[WHAT YOU NEED TO DO]
Every line of the listing below should be written out exactly, minus its images.

[DATA RECORDS]
────────────────────────────────────────

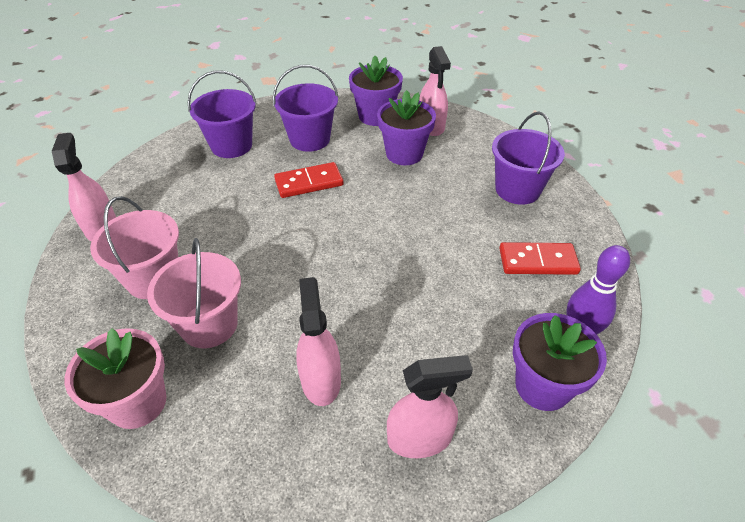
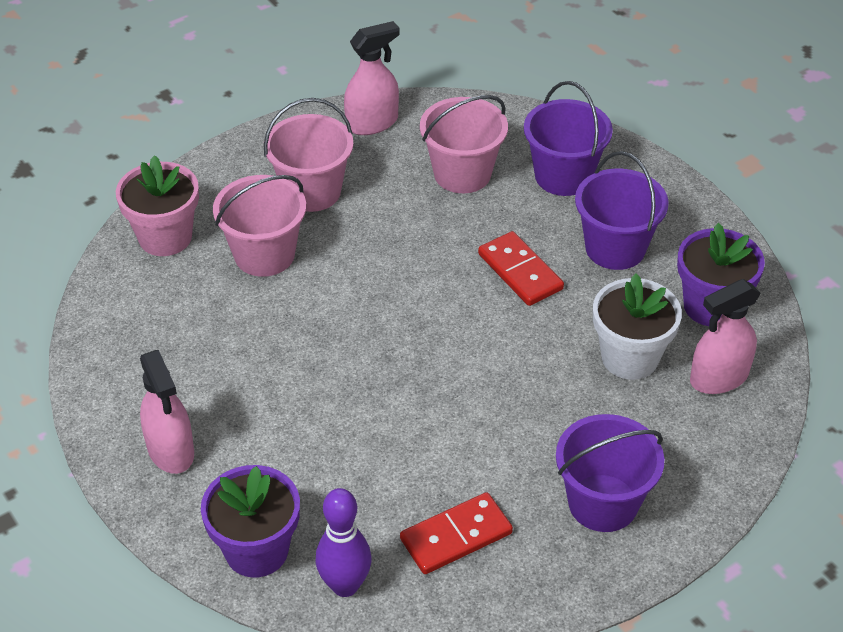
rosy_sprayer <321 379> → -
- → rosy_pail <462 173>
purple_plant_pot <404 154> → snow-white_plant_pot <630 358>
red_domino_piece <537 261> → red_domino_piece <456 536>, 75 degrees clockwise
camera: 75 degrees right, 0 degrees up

────────────────────────────────────────

[SOLVED EXERCISE]
rosy_sprayer <321 379> → -
- → rosy_pail <462 173>
purple_plant_pot <404 154> → snow-white_plant_pot <630 358>
red_domino_piece <537 261> → red_domino_piece <456 536>, 75 degrees clockwise
camera: 75 degrees right, 0 degrees up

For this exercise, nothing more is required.